-- Instructions for the task --
Your task is to copy the listing exactly. Drop any pictures from the copy.

-- Dataset content --
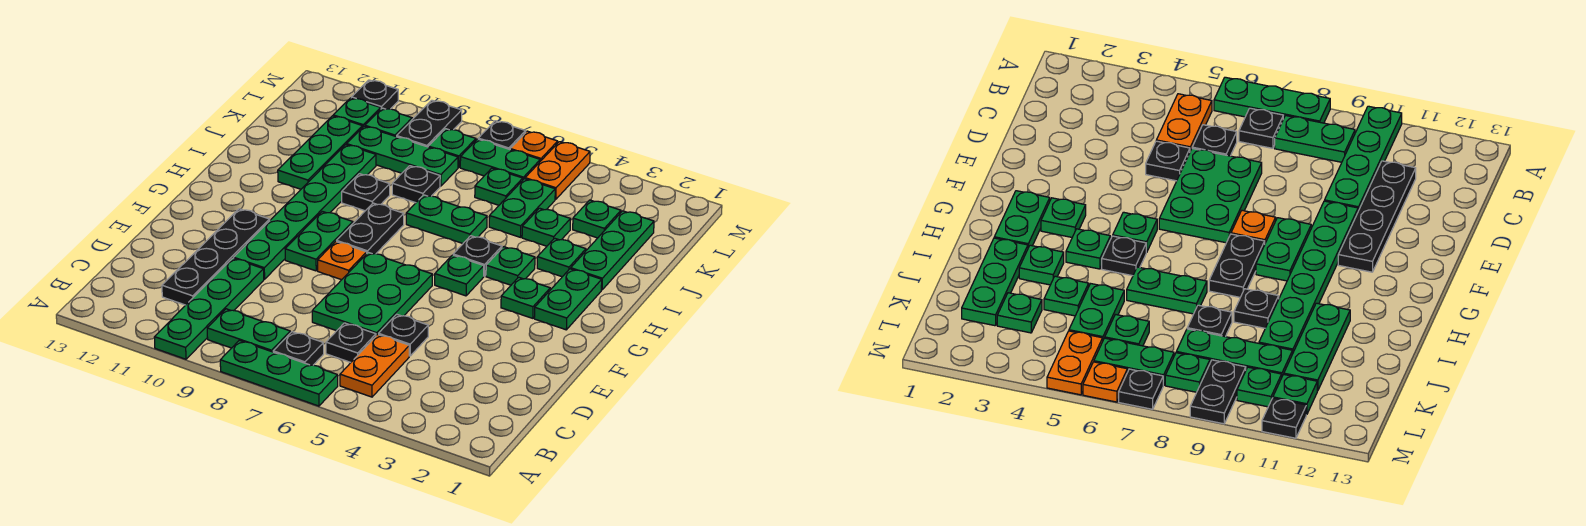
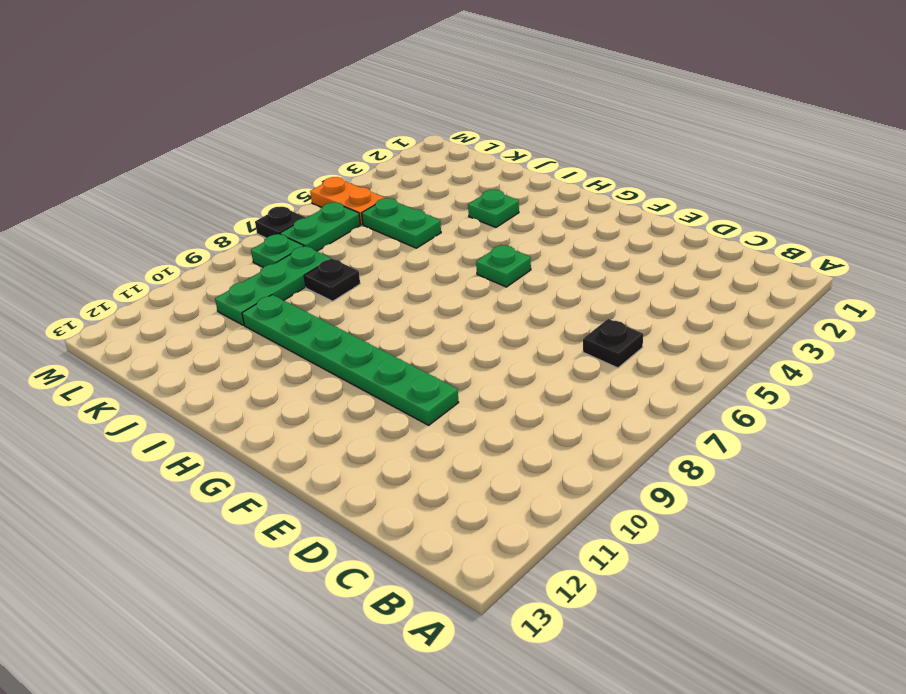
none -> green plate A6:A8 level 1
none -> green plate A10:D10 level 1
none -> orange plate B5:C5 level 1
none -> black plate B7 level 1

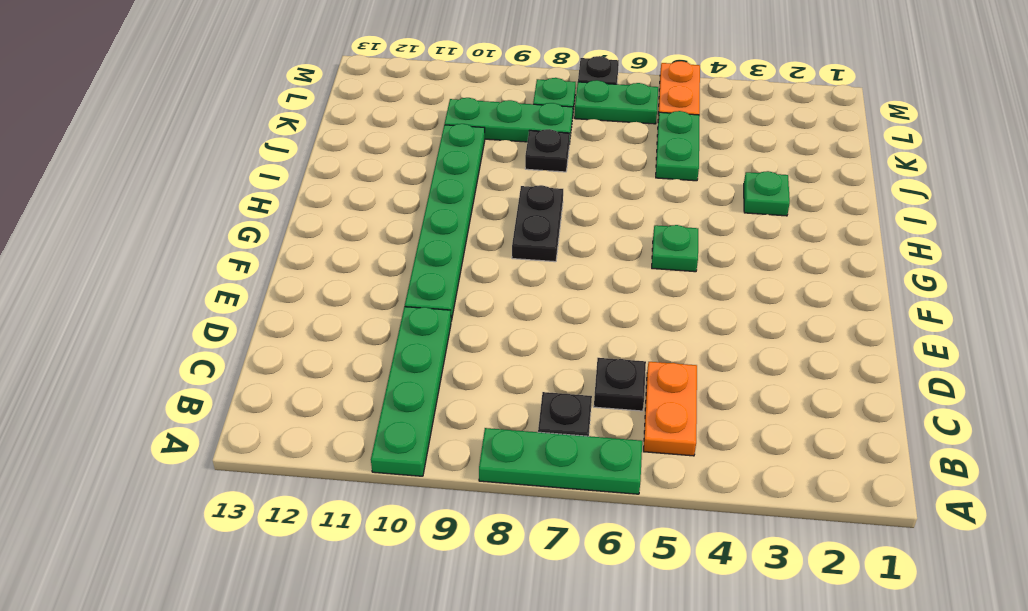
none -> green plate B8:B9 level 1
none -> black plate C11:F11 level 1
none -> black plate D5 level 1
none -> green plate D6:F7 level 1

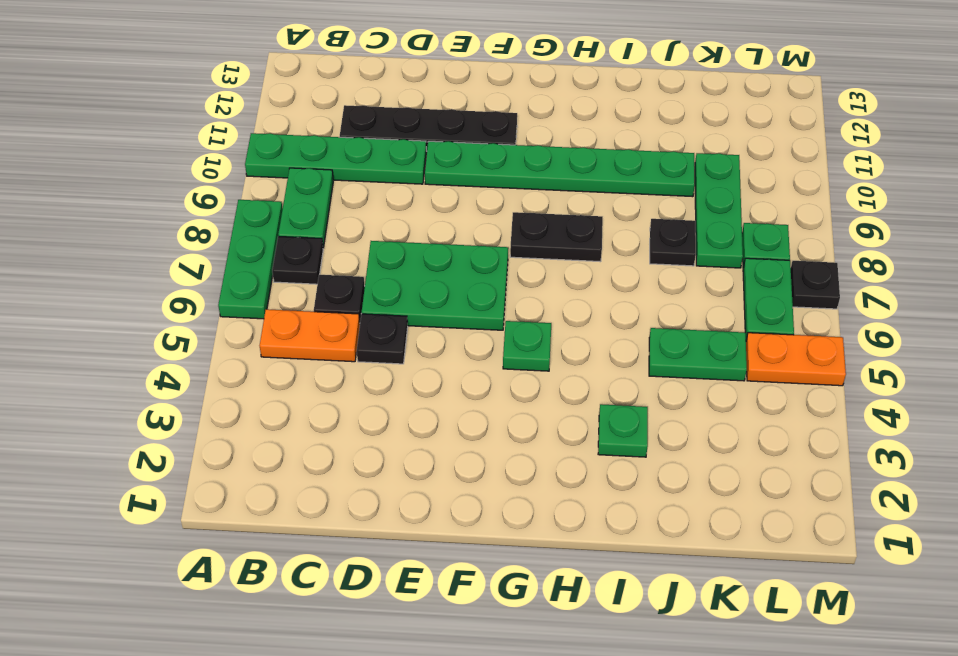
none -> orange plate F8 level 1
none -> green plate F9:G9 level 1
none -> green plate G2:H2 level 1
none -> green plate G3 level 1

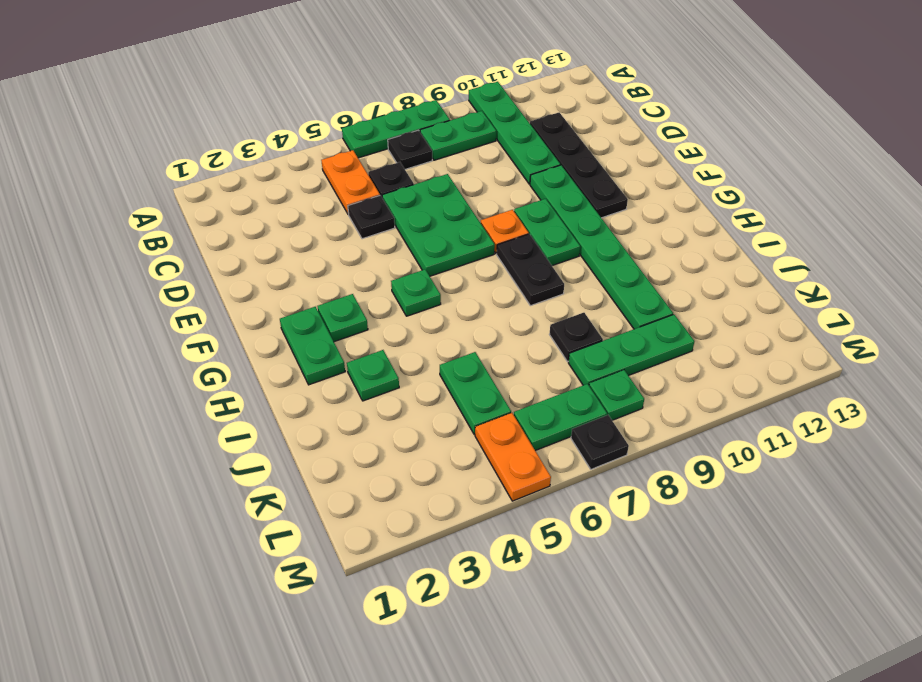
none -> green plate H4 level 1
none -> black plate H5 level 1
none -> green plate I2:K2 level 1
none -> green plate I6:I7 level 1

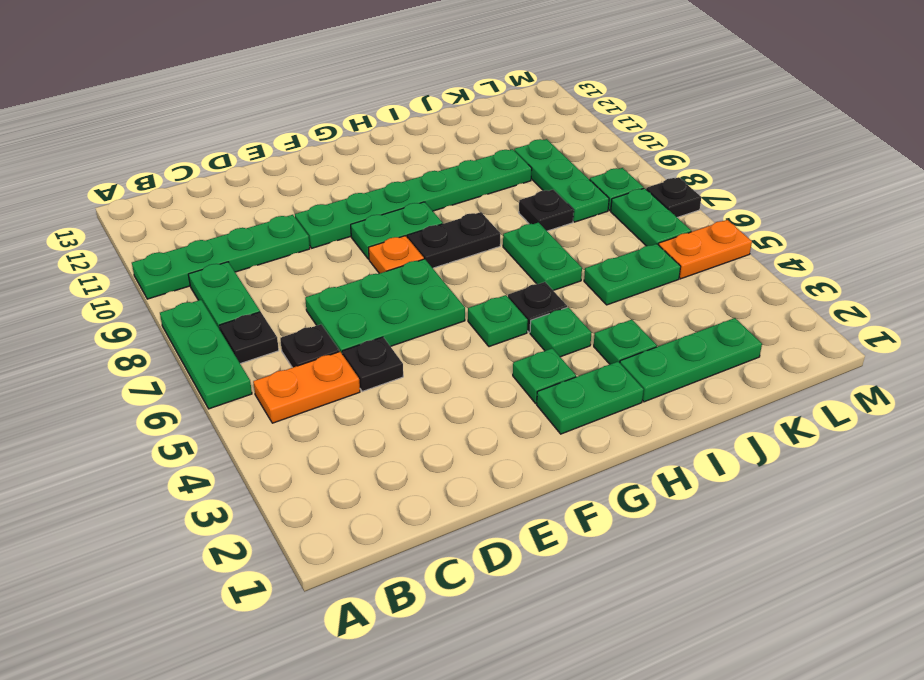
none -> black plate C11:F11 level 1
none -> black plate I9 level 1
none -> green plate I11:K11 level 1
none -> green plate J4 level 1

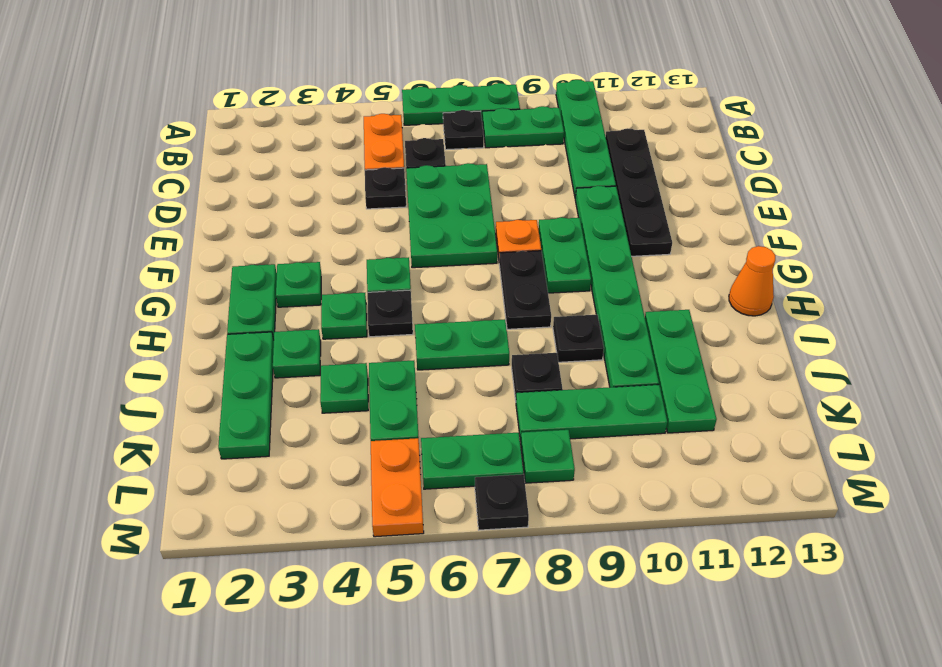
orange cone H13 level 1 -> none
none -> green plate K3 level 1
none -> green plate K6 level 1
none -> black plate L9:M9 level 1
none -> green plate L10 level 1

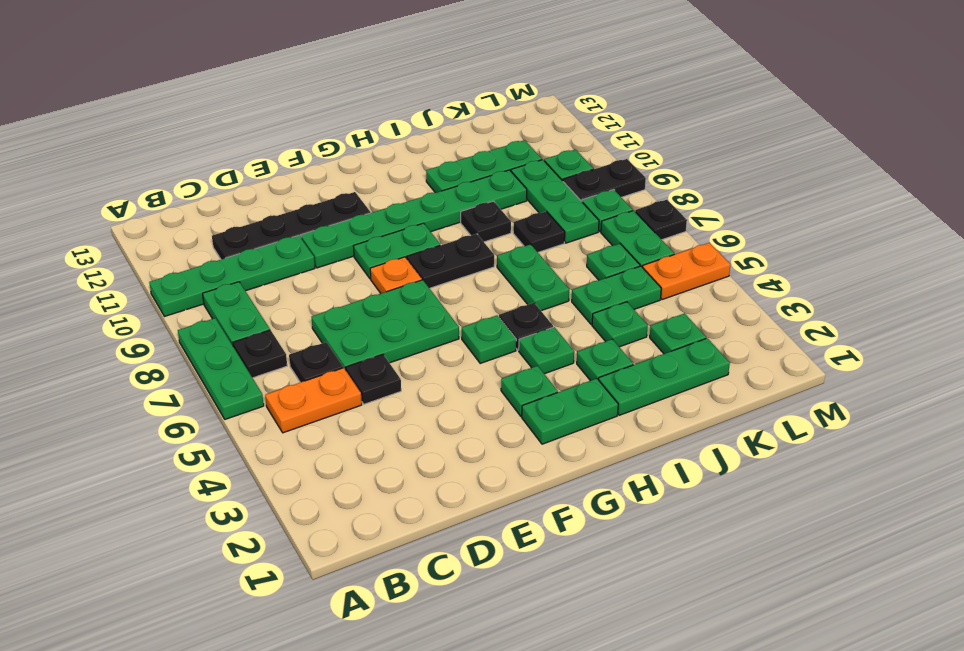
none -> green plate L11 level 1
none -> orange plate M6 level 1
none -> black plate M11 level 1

-- Response --
none -> green plate A6:A8 level 1
none -> green plate A10:D10 level 1
none -> orange plate B5:C5 level 1
none -> black plate B7 level 1

none -> green plate B8:B9 level 1
none -> black plate C11:F11 level 1
none -> black plate D5 level 1
none -> green plate D6:F7 level 1

none -> orange plate F8 level 1
none -> green plate F9:G9 level 1
none -> green plate G2:H2 level 1
none -> green plate G3 level 1

none -> green plate H4 level 1
none -> black plate H5 level 1
none -> green plate I2:K2 level 1
none -> green plate I6:I7 level 1

none -> black plate C11:F11 level 1
none -> black plate I9 level 1
none -> green plate I11:K11 level 1
none -> green plate J4 level 1

orange cone H13 level 1 -> none
none -> green plate K3 level 1
none -> green plate K6 level 1
none -> black plate L9:M9 level 1
none -> green plate L10 level 1

none -> green plate L11 level 1
none -> orange plate M6 level 1
none -> black plate M11 level 1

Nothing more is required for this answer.